§ Dataset entries

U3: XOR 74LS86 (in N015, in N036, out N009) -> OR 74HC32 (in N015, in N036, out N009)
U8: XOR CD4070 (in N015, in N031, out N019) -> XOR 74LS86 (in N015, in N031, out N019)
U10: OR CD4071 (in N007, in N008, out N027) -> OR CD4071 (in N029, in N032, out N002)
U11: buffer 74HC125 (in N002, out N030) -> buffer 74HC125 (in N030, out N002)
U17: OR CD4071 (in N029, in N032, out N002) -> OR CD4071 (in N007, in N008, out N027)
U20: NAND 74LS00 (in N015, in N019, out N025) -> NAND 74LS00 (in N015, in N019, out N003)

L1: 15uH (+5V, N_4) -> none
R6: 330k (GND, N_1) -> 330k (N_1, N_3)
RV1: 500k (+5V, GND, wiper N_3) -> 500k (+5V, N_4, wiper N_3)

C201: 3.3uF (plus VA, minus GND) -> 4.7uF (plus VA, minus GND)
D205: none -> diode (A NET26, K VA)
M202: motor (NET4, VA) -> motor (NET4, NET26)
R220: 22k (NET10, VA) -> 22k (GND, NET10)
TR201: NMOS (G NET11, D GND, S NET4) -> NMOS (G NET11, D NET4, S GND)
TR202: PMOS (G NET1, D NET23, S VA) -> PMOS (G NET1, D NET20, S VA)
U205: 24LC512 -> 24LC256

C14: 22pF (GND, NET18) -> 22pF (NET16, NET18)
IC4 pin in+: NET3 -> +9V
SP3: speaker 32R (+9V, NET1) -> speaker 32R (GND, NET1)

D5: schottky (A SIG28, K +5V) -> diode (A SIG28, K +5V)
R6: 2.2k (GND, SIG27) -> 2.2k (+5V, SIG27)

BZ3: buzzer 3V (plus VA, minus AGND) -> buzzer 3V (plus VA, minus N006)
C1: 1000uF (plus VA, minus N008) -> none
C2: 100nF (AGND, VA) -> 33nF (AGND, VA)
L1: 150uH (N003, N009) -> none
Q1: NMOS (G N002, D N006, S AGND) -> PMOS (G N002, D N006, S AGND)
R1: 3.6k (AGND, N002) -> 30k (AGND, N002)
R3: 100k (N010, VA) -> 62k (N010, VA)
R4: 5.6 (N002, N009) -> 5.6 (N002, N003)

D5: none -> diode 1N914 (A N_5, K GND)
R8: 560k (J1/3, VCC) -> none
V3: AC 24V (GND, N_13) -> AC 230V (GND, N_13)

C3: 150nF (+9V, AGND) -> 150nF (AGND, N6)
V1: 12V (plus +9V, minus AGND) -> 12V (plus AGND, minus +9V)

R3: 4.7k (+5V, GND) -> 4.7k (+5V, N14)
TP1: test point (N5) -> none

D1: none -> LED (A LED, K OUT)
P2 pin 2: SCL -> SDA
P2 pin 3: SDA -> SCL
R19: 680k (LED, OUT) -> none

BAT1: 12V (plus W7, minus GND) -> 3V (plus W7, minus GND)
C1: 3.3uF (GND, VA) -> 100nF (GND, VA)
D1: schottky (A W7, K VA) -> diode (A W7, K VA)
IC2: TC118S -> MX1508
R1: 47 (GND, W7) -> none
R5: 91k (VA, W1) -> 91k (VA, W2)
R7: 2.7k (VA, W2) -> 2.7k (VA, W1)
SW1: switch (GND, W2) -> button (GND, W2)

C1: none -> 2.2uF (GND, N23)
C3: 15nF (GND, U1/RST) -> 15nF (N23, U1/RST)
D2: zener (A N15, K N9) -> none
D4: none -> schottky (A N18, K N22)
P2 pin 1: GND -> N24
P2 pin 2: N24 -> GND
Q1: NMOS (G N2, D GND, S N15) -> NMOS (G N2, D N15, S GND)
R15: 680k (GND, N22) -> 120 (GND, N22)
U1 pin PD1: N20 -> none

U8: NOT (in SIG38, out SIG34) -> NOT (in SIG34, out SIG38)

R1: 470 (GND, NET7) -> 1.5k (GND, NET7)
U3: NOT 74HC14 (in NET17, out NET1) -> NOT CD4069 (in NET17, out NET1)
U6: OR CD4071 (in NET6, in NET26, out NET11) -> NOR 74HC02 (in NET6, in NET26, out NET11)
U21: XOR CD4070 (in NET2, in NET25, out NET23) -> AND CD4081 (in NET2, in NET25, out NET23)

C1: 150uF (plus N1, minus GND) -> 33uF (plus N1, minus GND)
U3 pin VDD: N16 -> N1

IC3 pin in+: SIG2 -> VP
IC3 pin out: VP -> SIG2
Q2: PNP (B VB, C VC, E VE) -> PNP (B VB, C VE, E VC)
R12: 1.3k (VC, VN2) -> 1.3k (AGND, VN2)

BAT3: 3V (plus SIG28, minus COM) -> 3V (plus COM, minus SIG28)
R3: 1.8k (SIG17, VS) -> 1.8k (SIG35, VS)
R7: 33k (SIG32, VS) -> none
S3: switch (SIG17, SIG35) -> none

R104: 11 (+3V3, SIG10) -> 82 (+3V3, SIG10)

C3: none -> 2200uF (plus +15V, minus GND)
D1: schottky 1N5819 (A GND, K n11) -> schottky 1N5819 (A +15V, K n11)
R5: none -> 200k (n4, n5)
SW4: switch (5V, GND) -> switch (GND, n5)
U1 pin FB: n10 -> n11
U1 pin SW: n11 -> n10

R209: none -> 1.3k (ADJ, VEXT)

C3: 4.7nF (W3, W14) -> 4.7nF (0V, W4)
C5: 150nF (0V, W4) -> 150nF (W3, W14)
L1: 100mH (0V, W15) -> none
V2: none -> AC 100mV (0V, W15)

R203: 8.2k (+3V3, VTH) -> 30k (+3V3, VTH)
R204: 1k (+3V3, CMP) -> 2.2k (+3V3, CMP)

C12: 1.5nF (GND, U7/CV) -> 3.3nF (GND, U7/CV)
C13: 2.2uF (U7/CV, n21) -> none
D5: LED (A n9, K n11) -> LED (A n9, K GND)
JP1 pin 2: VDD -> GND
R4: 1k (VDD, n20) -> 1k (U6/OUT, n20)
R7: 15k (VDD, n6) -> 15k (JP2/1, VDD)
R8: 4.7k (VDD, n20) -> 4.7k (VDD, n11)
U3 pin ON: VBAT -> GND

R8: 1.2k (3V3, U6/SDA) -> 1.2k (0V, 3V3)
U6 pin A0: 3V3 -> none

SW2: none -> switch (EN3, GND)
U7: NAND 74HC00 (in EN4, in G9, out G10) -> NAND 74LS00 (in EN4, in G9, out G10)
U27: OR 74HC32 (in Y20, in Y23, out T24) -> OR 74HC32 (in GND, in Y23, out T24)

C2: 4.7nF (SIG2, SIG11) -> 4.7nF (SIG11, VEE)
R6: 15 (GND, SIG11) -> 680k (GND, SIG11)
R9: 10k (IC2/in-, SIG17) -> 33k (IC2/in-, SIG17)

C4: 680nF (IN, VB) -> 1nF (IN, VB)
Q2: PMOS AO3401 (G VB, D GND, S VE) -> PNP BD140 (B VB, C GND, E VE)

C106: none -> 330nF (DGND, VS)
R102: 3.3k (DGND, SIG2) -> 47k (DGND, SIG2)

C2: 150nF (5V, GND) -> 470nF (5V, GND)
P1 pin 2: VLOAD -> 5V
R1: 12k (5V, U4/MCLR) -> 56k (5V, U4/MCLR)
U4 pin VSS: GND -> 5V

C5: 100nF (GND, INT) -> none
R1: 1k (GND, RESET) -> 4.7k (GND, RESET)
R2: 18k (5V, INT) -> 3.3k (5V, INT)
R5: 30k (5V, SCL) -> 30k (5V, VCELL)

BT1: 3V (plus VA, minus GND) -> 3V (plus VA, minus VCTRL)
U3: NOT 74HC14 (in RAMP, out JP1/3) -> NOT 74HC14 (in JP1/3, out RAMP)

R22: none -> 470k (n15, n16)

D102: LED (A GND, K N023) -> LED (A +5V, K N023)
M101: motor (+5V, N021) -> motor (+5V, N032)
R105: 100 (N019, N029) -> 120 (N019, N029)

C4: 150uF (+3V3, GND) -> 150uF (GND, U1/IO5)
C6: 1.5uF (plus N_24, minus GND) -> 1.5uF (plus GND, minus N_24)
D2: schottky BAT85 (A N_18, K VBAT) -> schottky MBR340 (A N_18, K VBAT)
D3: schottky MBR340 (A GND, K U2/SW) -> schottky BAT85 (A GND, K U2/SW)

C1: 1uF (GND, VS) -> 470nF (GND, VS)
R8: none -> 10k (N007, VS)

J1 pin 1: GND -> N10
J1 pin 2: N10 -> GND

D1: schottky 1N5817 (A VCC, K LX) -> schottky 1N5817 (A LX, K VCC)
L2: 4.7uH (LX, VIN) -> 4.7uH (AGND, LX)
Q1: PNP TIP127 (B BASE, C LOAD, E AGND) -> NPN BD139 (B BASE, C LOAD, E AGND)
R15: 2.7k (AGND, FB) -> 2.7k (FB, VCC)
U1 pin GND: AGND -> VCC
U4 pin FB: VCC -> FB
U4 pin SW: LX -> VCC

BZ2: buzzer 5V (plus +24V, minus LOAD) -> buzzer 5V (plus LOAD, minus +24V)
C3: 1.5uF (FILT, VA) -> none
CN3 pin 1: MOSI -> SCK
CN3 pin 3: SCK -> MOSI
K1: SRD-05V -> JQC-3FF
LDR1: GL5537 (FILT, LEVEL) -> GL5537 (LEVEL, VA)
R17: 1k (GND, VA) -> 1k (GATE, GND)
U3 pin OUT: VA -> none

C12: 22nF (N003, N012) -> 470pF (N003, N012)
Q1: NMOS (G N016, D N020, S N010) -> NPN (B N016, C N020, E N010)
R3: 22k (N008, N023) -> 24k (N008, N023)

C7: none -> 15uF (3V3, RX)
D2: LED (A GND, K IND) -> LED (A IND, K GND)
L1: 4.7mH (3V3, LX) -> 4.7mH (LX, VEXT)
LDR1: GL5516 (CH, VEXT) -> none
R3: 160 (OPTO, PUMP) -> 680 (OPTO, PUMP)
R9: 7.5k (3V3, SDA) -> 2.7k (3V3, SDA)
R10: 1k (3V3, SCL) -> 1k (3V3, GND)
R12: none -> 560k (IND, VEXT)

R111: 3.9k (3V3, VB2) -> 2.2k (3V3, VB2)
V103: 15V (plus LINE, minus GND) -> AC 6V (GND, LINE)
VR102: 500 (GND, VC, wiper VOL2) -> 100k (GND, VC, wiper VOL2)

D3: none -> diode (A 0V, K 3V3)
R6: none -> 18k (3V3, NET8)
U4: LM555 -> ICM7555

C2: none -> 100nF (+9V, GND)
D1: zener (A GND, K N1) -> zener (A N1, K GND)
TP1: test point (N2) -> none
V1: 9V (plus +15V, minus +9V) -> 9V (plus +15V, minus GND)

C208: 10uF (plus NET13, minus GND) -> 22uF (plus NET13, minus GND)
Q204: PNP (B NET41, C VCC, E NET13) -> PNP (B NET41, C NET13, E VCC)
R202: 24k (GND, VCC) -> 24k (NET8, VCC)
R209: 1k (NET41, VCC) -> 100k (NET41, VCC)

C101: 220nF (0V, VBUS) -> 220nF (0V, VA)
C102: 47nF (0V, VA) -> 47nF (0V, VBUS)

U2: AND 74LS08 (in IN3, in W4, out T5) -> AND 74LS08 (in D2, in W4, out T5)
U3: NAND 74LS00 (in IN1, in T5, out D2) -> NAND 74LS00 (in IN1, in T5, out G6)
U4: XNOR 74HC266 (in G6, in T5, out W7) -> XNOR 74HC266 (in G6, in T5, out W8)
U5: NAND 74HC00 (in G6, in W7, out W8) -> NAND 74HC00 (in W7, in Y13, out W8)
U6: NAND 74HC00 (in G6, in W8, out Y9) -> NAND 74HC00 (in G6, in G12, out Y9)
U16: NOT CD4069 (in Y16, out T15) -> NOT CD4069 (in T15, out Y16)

§ What the task requires
Begin with the line above that has "R111: 3.9k (3V3, VB2) -> 2.2k (3V3, VB2)" and continue through the line that has "V1: 9V (plus", setting each one down exactly. Stop there.

§ Task response
R111: 3.9k (3V3, VB2) -> 2.2k (3V3, VB2)
V103: 15V (plus LINE, minus GND) -> AC 6V (GND, LINE)
VR102: 500 (GND, VC, wiper VOL2) -> 100k (GND, VC, wiper VOL2)

D3: none -> diode (A 0V, K 3V3)
R6: none -> 18k (3V3, NET8)
U4: LM555 -> ICM7555

C2: none -> 100nF (+9V, GND)
D1: zener (A GND, K N1) -> zener (A N1, K GND)
TP1: test point (N2) -> none
V1: 9V (plus +15V, minus +9V) -> 9V (plus +15V, minus GND)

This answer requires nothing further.